Problem details » From the line containing "R207: none -> 100k (W3, W29)" onward to the last line of the data below, copy each line exactly and add nothing.

(Data extracted from a collection)

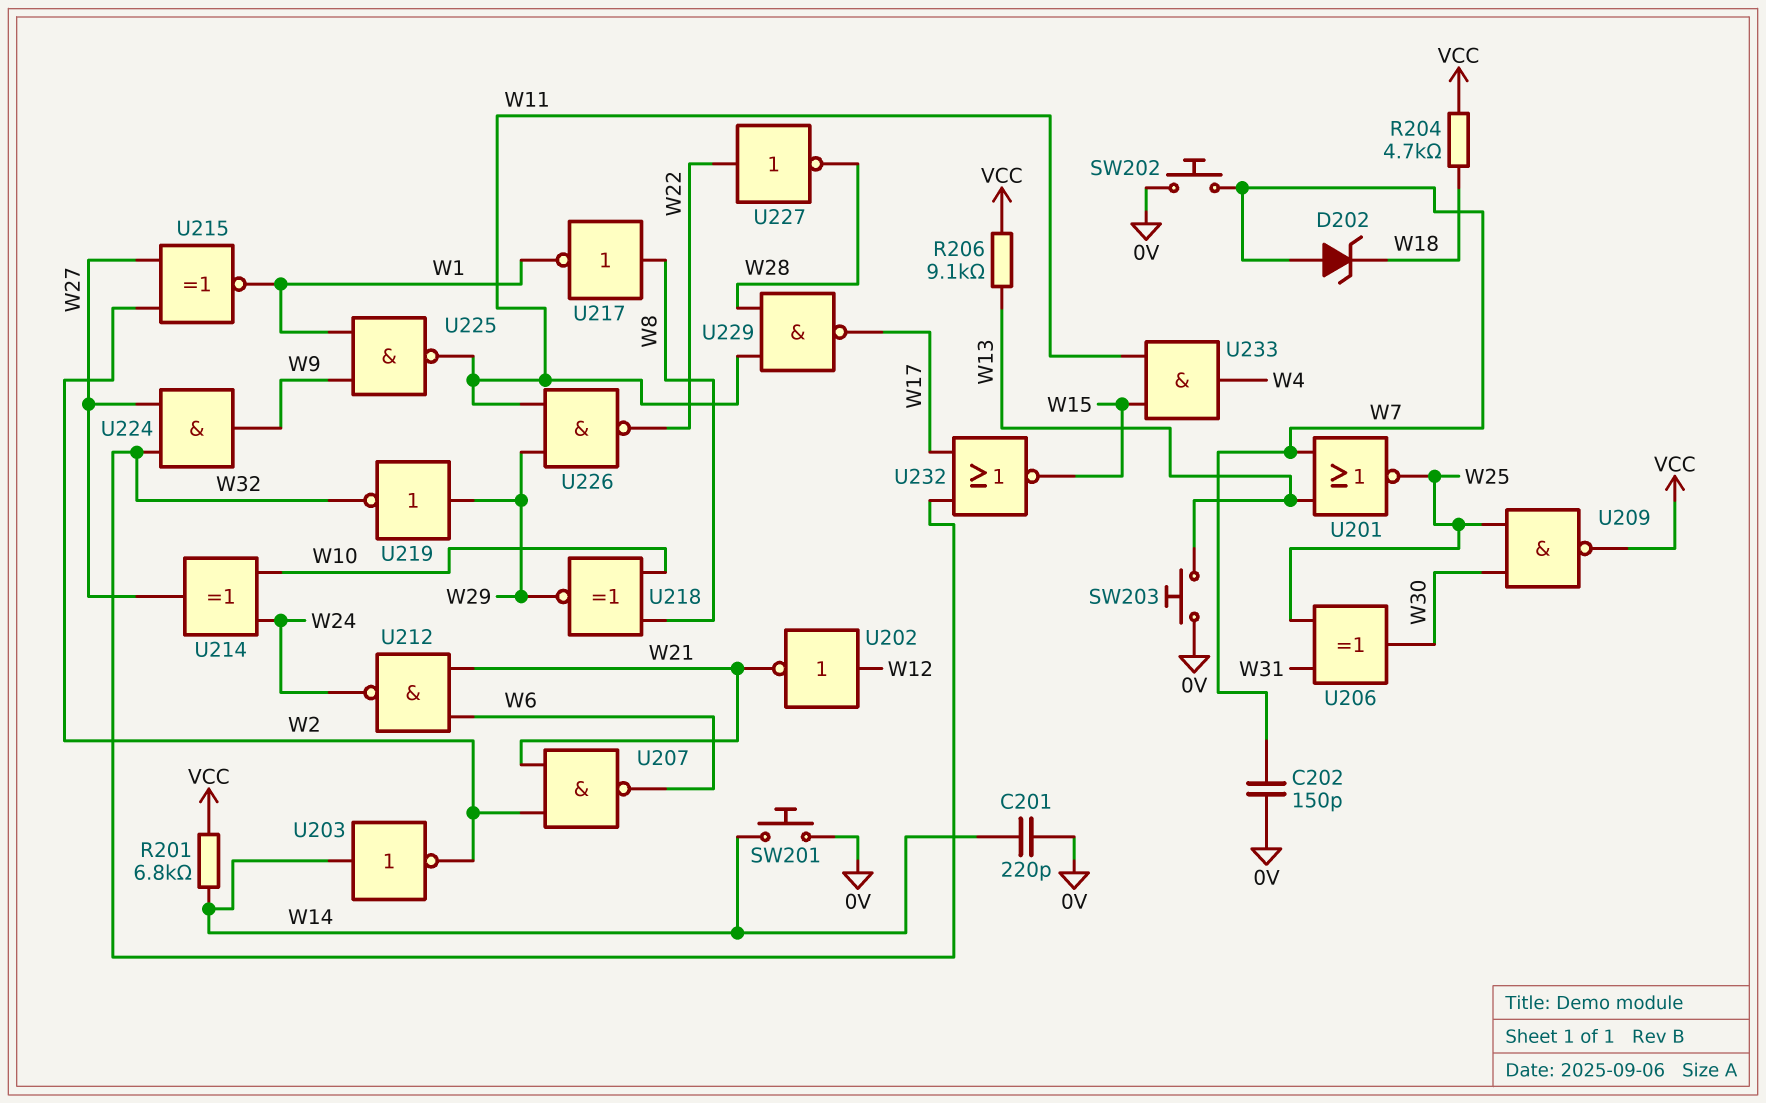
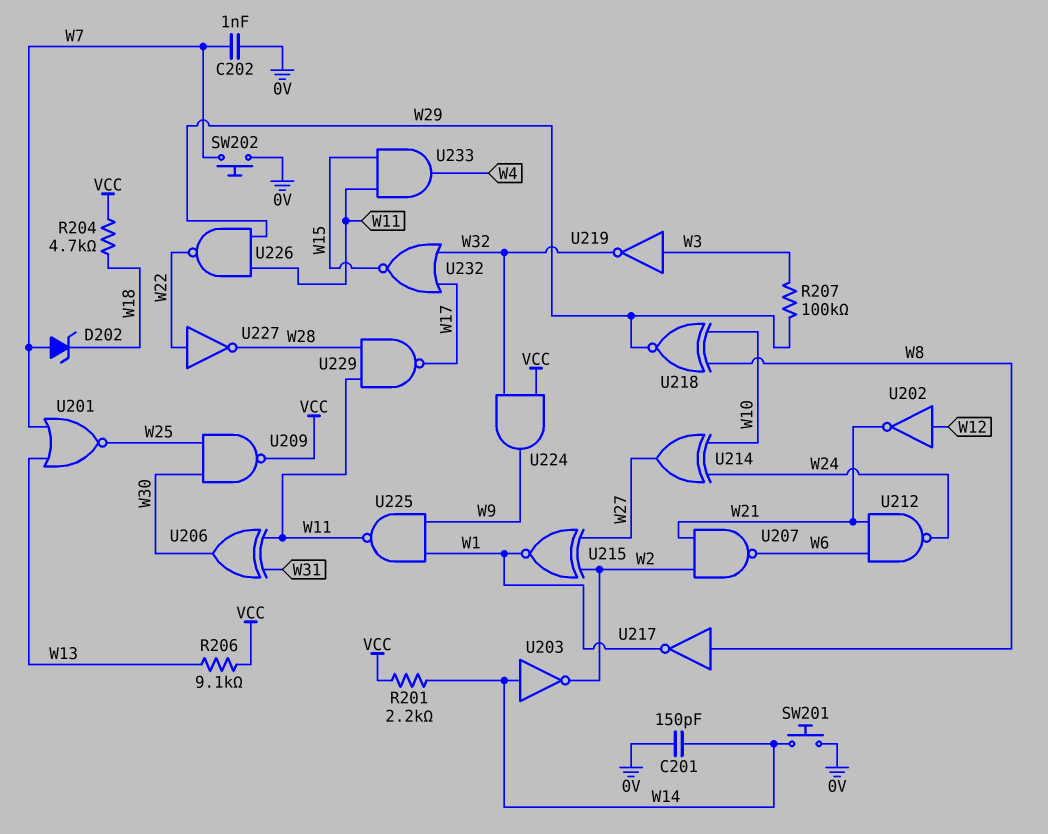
C201: 220pF (0V, W14) -> 150pF (0V, W14)
C202: 150pF (0V, W7) -> 1nF (0V, W7)
R201: 6.8k (VCC, W14) -> 2.2k (VCC, W14)
R207: none -> 100k (W3, W29)
SW203: button (0V, W13) -> none
U206: XOR (in W25, in W31, out W30) -> XOR (in W11, in W31, out W30)
U219: NOT (in W29, out W32) -> NOT (in W3, out W32)
U224: AND (in W27, in W32, out W9) -> AND (in VCC, in W32, out W9)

Written answer »
R207: none -> 100k (W3, W29)
SW203: button (0V, W13) -> none
U206: XOR (in W25, in W31, out W30) -> XOR (in W11, in W31, out W30)
U219: NOT (in W29, out W32) -> NOT (in W3, out W32)
U224: AND (in W27, in W32, out W9) -> AND (in VCC, in W32, out W9)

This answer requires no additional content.